(Beginning of Exercise inputs)

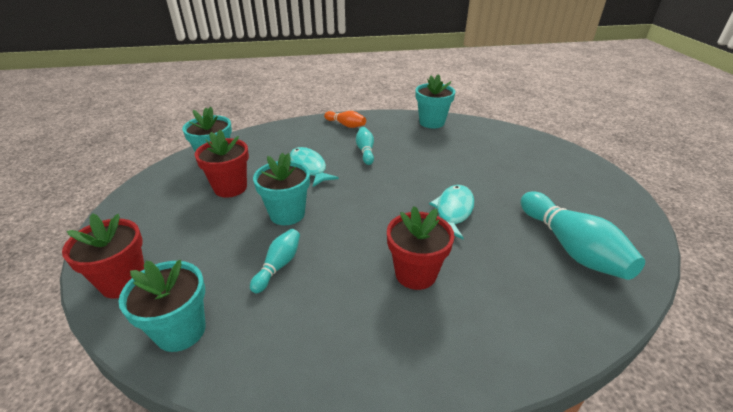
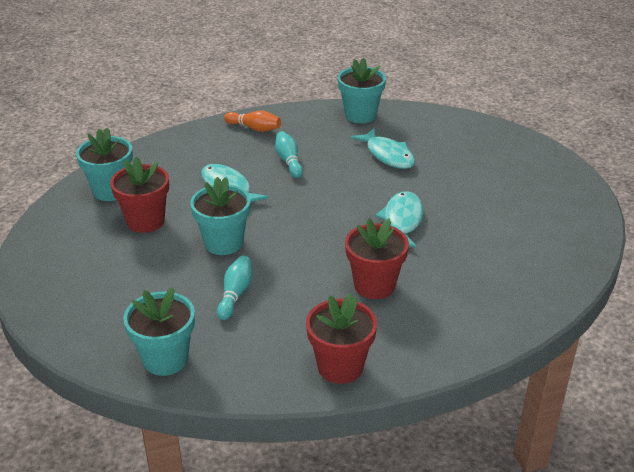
camera: 10 degrees left, 0 degrees up
(123, 282) = (82, 327): red flower pot -> red flower pot (340, 367)
(449, 154) = (388, 155): none -> turquoise fish
(571, 247) = (522, 244): turquoise bowling pin -> none

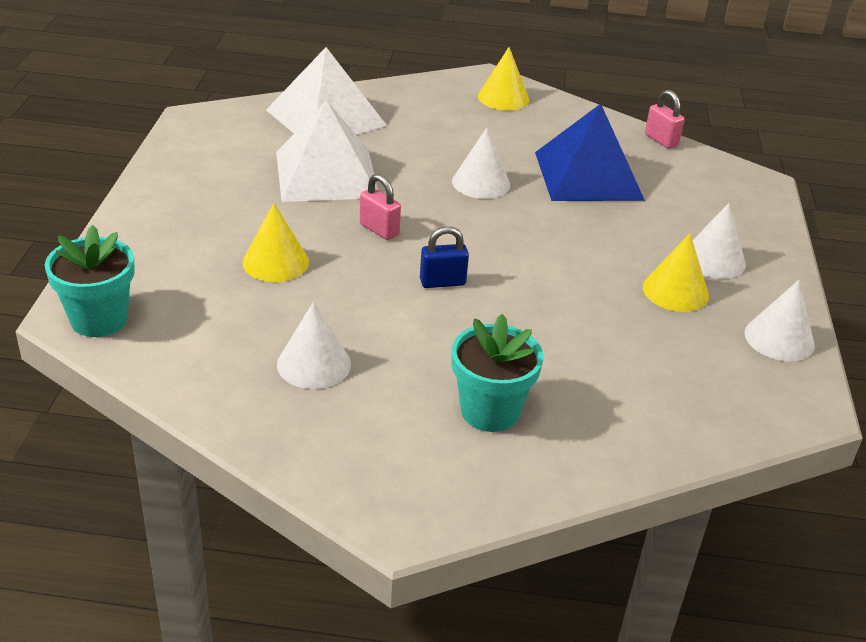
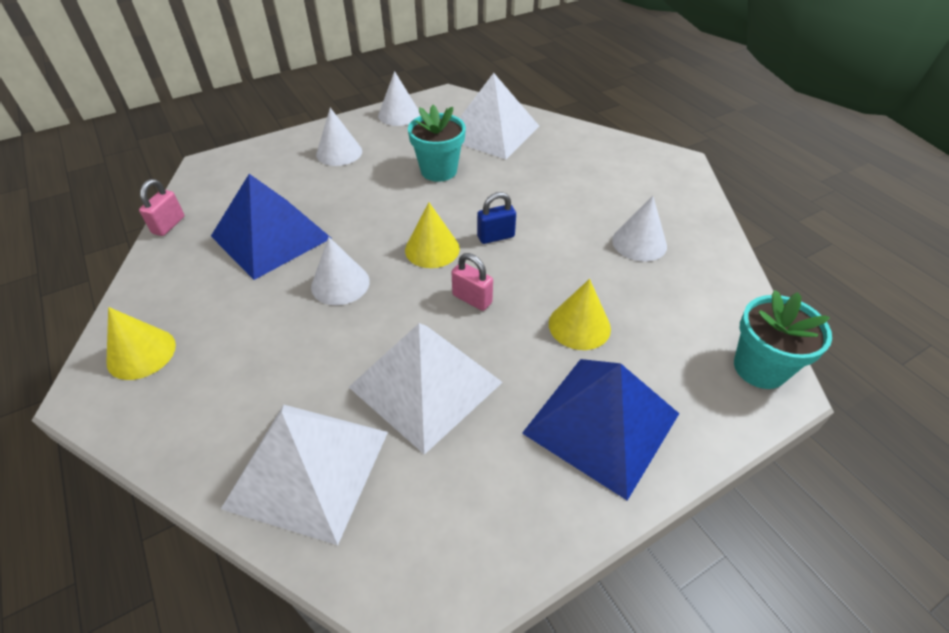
camera: 125 degrees left, 10 degrees up
(188, 219) = (601, 423): none -> blue pyramid
(379, 229) = (472, 299): pink padlock -> pink padlock turned 60 degrees counterclockwise
(442, 282) = (495, 237): blue padlock -> blue padlock turned 60 degrees counterclockwise
(490, 411) = (579, 170): turquoise flower pot -> turquoise flower pot (439, 171)
(658, 392) = (492, 132): none -> white pyramid
(675, 291) = (392, 154): yellow cone -> yellow cone (432, 249)

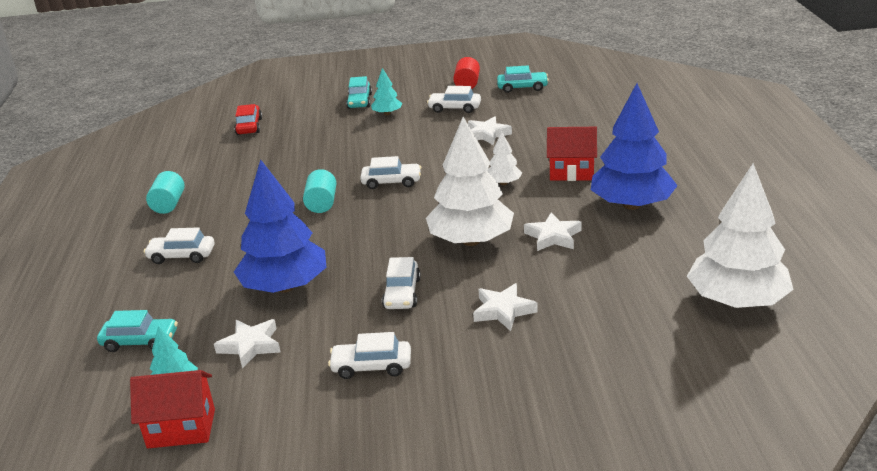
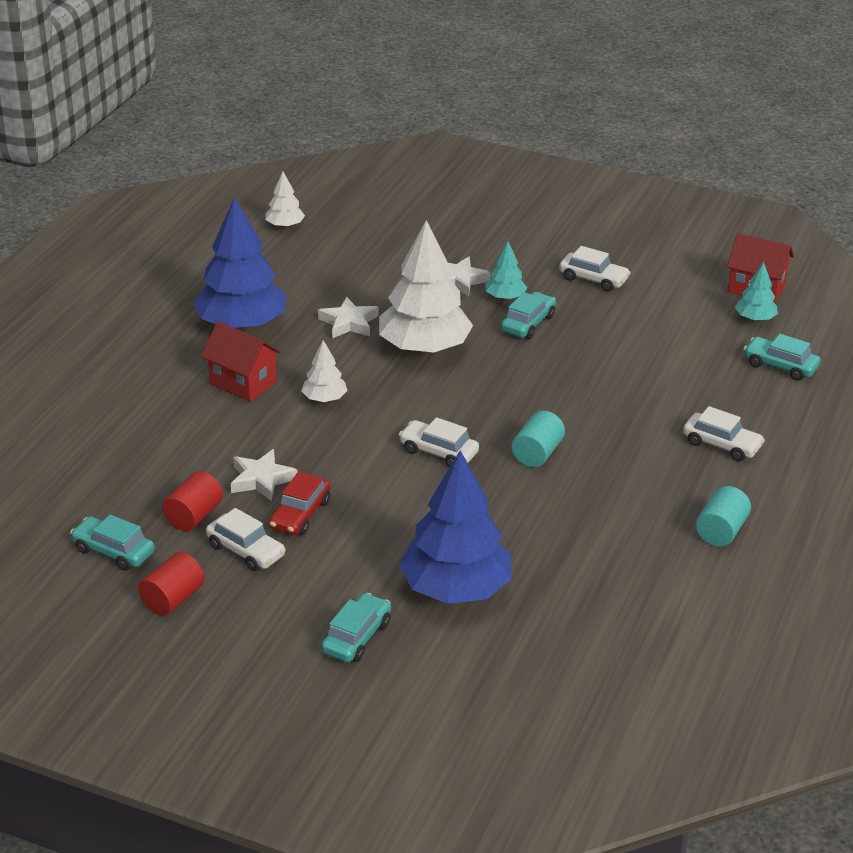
camera: 155 degrees left, 5 degrees up
(249, 126) = (556, 654): red car -> red car (300, 514)
(250, 346) = (682, 327): white star -> none
(285, 286) = (628, 369): blue tree -> blue tree (455, 589)
(387, 113) = (342, 584): turquoise tree -> turquoise tree (505, 297)
(402, 293) = (528, 323): white car -> turquoise car
(502, 110) = (194, 516): none -> red cylinder
(737, 301) = (285, 225): white tree -> white tree, size x0.47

(End of Exercise inputs)

Work to complete - State how many lines of the listing hold the string "camera"; reply with the number and nothing else.

Answer section - 3